## Begin Recorded information
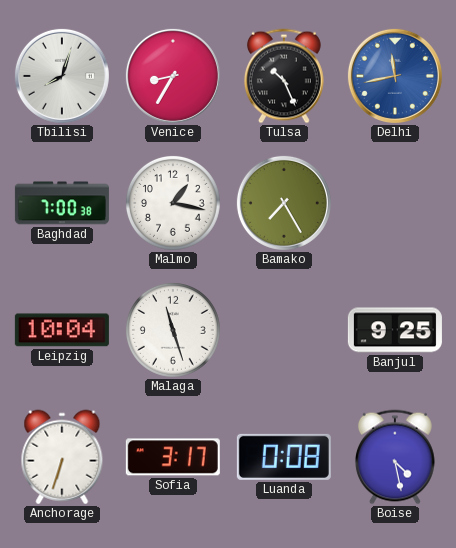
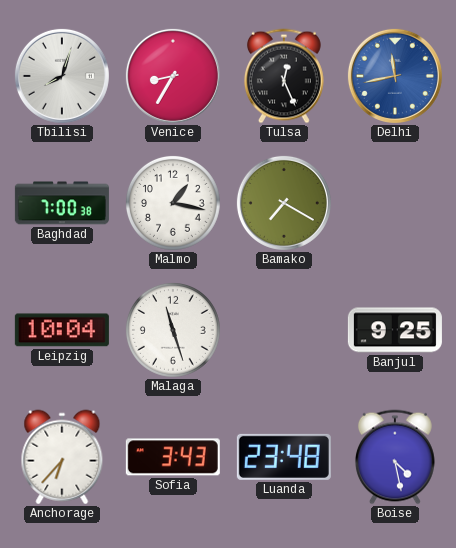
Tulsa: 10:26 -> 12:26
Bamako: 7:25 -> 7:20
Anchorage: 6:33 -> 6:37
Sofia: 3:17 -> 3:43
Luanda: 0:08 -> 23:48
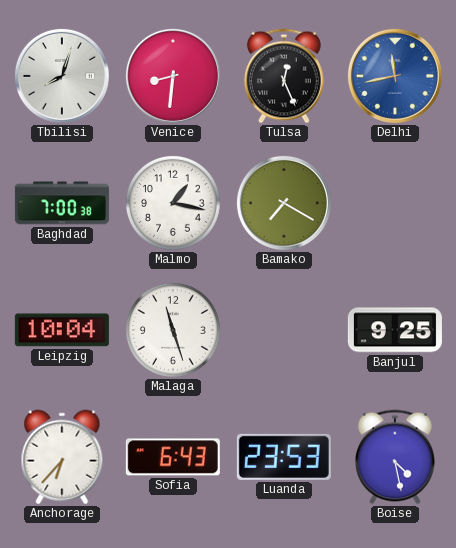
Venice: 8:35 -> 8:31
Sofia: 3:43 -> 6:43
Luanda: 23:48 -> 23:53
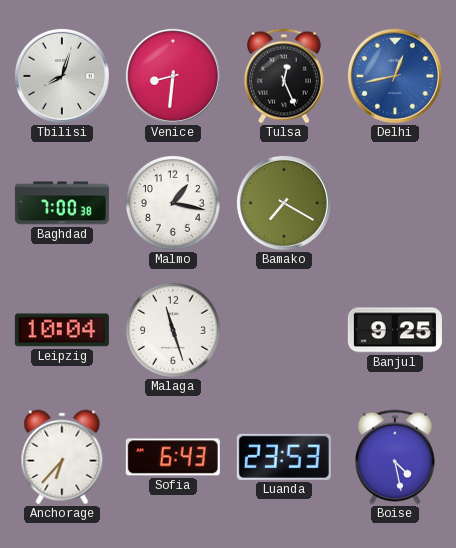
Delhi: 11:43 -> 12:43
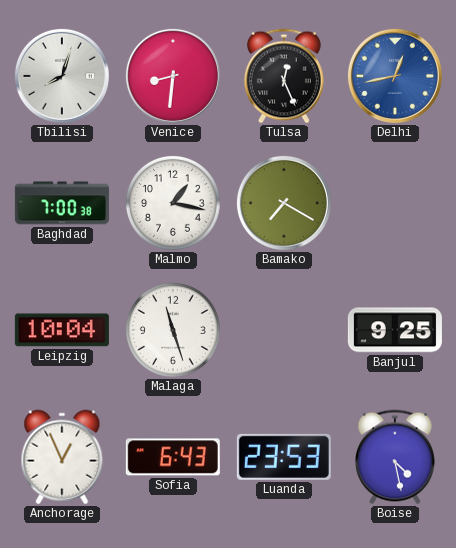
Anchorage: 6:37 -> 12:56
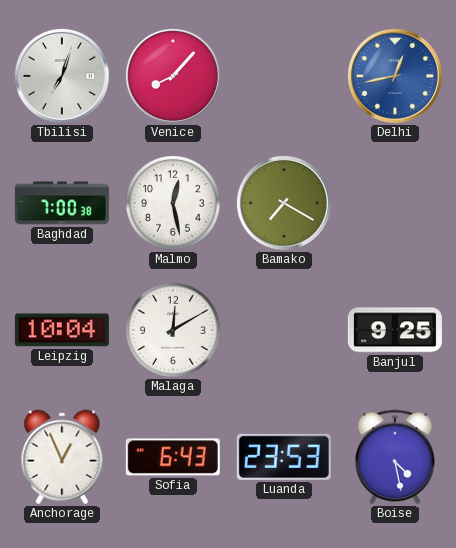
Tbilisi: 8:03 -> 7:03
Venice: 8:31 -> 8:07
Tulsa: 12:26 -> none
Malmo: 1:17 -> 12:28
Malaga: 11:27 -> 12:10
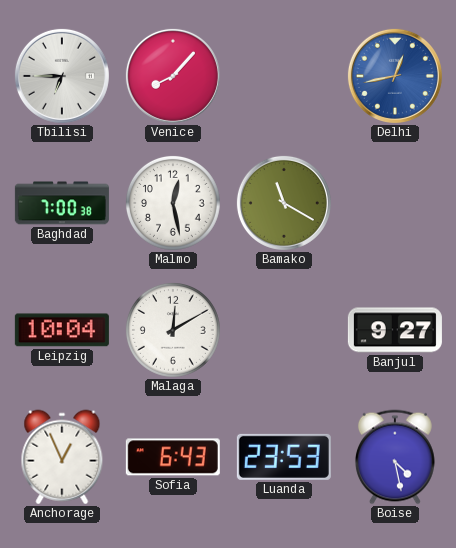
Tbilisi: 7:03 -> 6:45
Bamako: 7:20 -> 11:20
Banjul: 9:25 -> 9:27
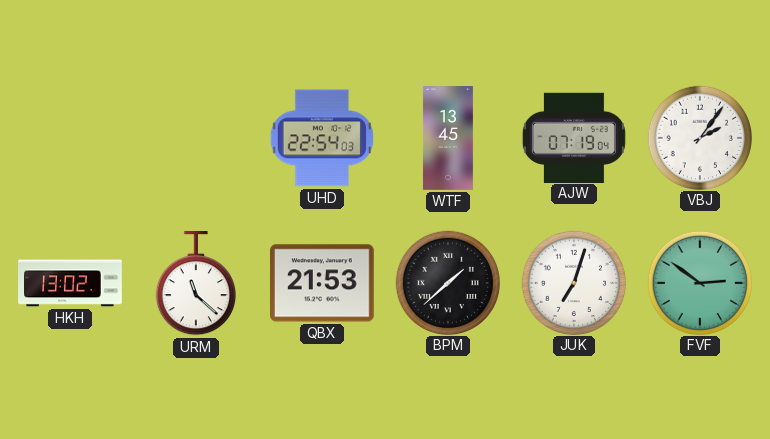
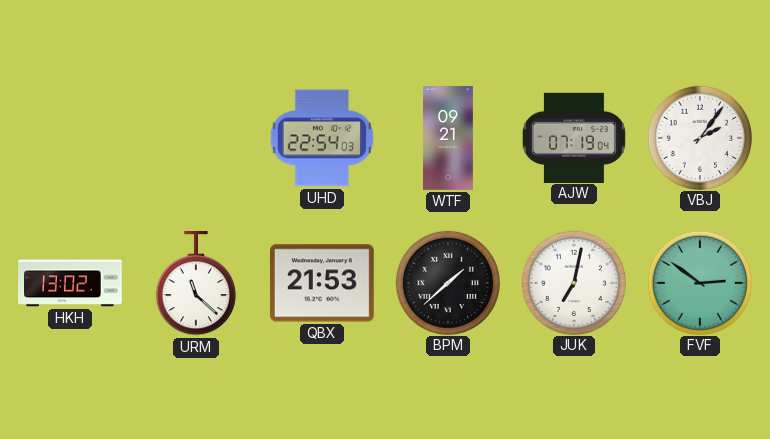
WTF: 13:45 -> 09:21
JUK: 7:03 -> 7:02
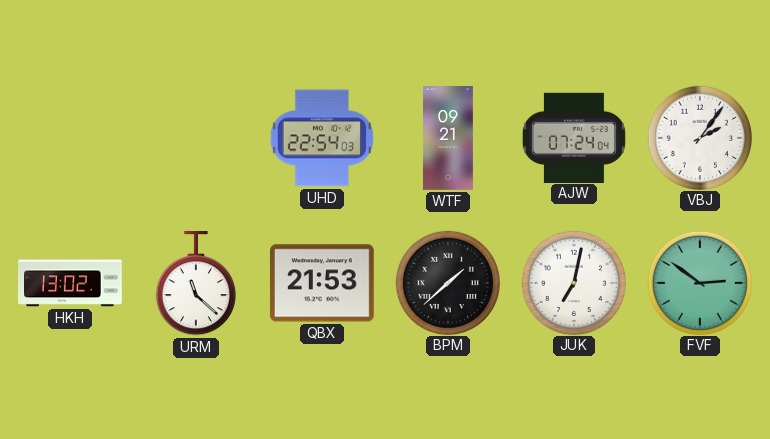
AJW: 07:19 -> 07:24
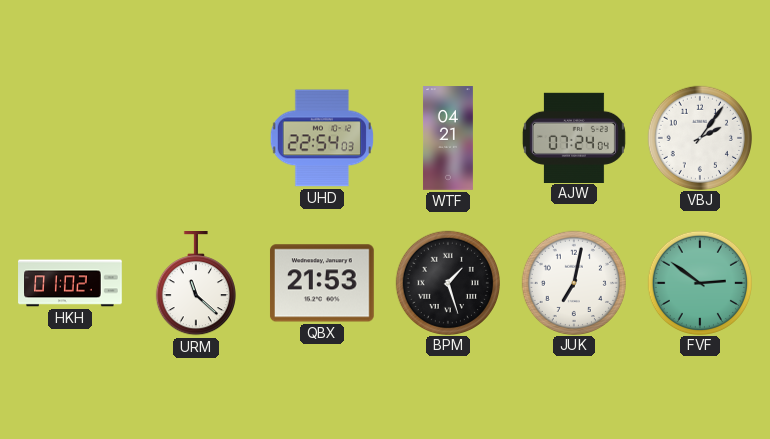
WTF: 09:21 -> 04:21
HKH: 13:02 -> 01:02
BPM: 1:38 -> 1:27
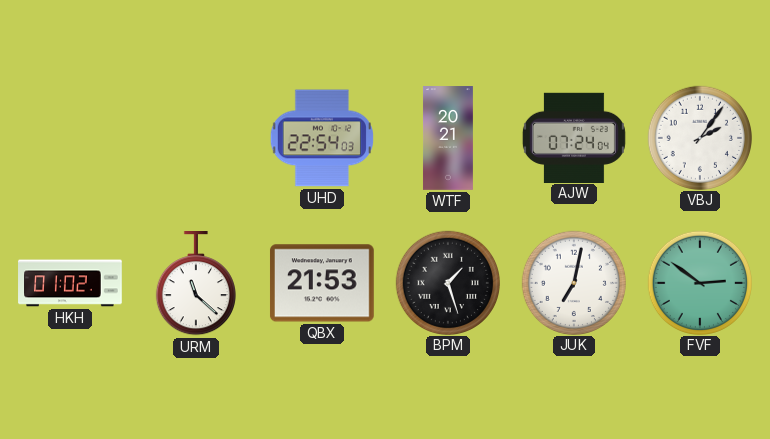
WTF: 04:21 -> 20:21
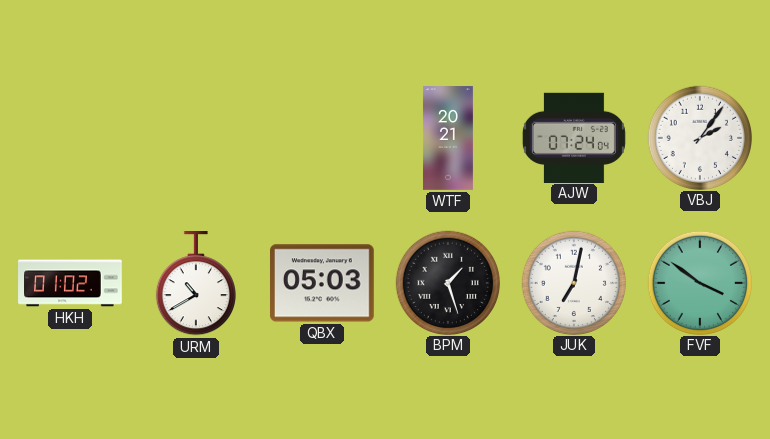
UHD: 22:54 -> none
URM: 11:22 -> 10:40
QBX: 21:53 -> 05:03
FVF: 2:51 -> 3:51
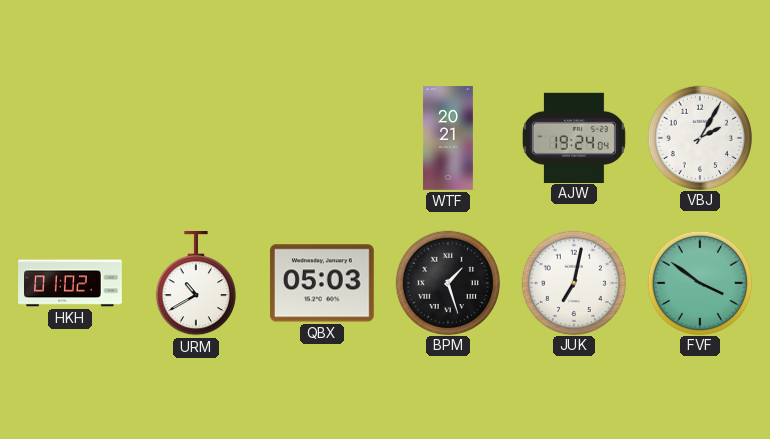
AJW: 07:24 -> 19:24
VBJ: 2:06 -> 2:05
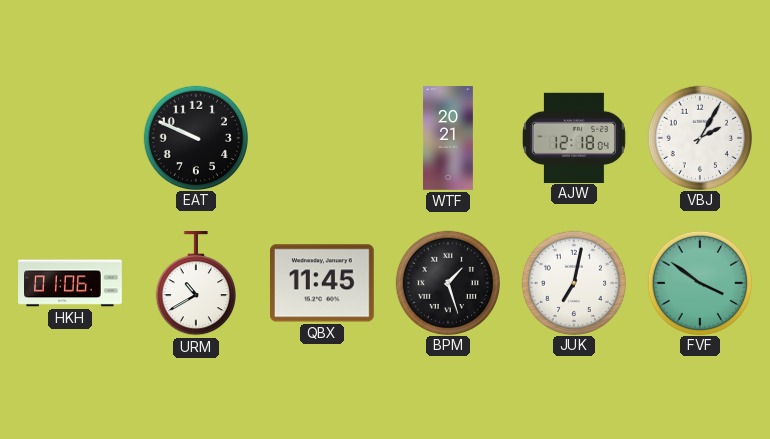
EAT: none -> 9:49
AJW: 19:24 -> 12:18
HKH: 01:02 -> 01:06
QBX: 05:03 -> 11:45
## End Recorded information
Request
Could you write out all of the material above word for word, leaving out the picture lines?

Full answer
Tulsa: 10:26 -> 12:26
Bamako: 7:25 -> 7:20
Anchorage: 6:33 -> 6:37
Sofia: 3:17 -> 3:43
Luanda: 0:08 -> 23:48
Venice: 8:35 -> 8:31
Sofia: 3:43 -> 6:43
Luanda: 23:48 -> 23:53
Delhi: 11:43 -> 12:43
Anchorage: 6:37 -> 12:56
Tbilisi: 8:03 -> 7:03
Venice: 8:31 -> 8:07
Tulsa: 12:26 -> none
Malmo: 1:17 -> 12:28
Malaga: 11:27 -> 12:10
Tbilisi: 7:03 -> 6:45
Bamako: 7:20 -> 11:20
Banjul: 9:25 -> 9:27
WTF: 13:45 -> 09:21
JUK: 7:03 -> 7:02
AJW: 07:19 -> 07:24
WTF: 09:21 -> 04:21
HKH: 13:02 -> 01:02
BPM: 1:38 -> 1:27
WTF: 04:21 -> 20:21
UHD: 22:54 -> none
URM: 11:22 -> 10:40
QBX: 21:53 -> 05:03
FVF: 2:51 -> 3:51
AJW: 07:24 -> 19:24
VBJ: 2:06 -> 2:05
EAT: none -> 9:49
AJW: 19:24 -> 12:18
HKH: 01:02 -> 01:06
QBX: 05:03 -> 11:45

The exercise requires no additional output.